§ **Aim of the exercise**: Leave no line out. Transcribe the whole listing exactly.

§ **Input material**:

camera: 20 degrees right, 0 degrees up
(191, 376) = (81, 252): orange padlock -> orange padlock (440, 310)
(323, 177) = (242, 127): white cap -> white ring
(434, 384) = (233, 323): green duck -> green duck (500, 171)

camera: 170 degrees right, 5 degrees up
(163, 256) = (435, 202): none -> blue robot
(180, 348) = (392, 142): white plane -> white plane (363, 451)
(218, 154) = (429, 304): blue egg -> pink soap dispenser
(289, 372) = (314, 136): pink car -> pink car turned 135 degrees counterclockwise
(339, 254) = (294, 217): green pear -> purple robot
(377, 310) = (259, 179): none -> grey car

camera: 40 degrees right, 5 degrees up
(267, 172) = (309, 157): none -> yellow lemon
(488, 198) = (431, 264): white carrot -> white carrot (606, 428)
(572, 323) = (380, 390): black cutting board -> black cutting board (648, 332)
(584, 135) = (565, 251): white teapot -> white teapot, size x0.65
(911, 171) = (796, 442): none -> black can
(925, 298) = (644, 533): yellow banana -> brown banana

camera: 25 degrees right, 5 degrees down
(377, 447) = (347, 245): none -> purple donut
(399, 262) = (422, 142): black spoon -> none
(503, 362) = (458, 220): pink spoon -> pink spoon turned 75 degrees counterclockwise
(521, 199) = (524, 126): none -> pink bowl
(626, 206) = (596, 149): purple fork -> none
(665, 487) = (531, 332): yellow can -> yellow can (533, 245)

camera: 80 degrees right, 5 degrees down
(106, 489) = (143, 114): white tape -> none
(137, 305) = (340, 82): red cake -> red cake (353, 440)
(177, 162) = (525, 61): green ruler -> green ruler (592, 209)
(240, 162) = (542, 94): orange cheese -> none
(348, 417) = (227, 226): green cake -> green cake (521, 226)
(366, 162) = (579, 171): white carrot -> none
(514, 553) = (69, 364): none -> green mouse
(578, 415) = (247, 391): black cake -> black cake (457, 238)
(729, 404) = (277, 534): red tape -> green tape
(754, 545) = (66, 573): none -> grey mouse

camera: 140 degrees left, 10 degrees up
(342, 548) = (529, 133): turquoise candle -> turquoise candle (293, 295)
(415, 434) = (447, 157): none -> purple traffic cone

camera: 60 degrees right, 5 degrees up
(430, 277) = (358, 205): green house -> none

§ **Reply**:
camera: 20 degrees right, 0 degrees up
(191, 376) = (81, 252): orange padlock -> orange padlock (440, 310)
(323, 177) = (242, 127): white cap -> white ring
(434, 384) = (233, 323): green duck -> green duck (500, 171)

camera: 170 degrees right, 5 degrees up
(163, 256) = (435, 202): none -> blue robot
(180, 348) = (392, 142): white plane -> white plane (363, 451)
(218, 154) = (429, 304): blue egg -> pink soap dispenser
(289, 372) = (314, 136): pink car -> pink car turned 135 degrees counterclockwise
(339, 254) = (294, 217): green pear -> purple robot
(377, 310) = (259, 179): none -> grey car

camera: 40 degrees right, 5 degrees up
(267, 172) = (309, 157): none -> yellow lemon
(488, 198) = (431, 264): white carrot -> white carrot (606, 428)
(572, 323) = (380, 390): black cutting board -> black cutting board (648, 332)
(584, 135) = (565, 251): white teapot -> white teapot, size x0.65
(911, 171) = (796, 442): none -> black can
(925, 298) = (644, 533): yellow banana -> brown banana

camera: 25 degrees right, 5 degrees down
(377, 447) = (347, 245): none -> purple donut
(399, 262) = (422, 142): black spoon -> none
(503, 362) = (458, 220): pink spoon -> pink spoon turned 75 degrees counterclockwise
(521, 199) = (524, 126): none -> pink bowl
(626, 206) = (596, 149): purple fork -> none
(665, 487) = (531, 332): yellow can -> yellow can (533, 245)

camera: 80 degrees right, 5 degrees down
(106, 489) = (143, 114): white tape -> none
(137, 305) = (340, 82): red cake -> red cake (353, 440)
(177, 162) = (525, 61): green ruler -> green ruler (592, 209)
(240, 162) = (542, 94): orange cheese -> none
(348, 417) = (227, 226): green cake -> green cake (521, 226)
(366, 162) = (579, 171): white carrot -> none
(514, 553) = (69, 364): none -> green mouse
(578, 415) = (247, 391): black cake -> black cake (457, 238)
(729, 404) = (277, 534): red tape -> green tape
(754, 545) = (66, 573): none -> grey mouse

camera: 140 degrees left, 10 degrees up
(342, 548) = (529, 133): turquoise candle -> turquoise candle (293, 295)
(415, 434) = (447, 157): none -> purple traffic cone

camera: 60 degrees right, 5 degrees up
(430, 277) = (358, 205): green house -> none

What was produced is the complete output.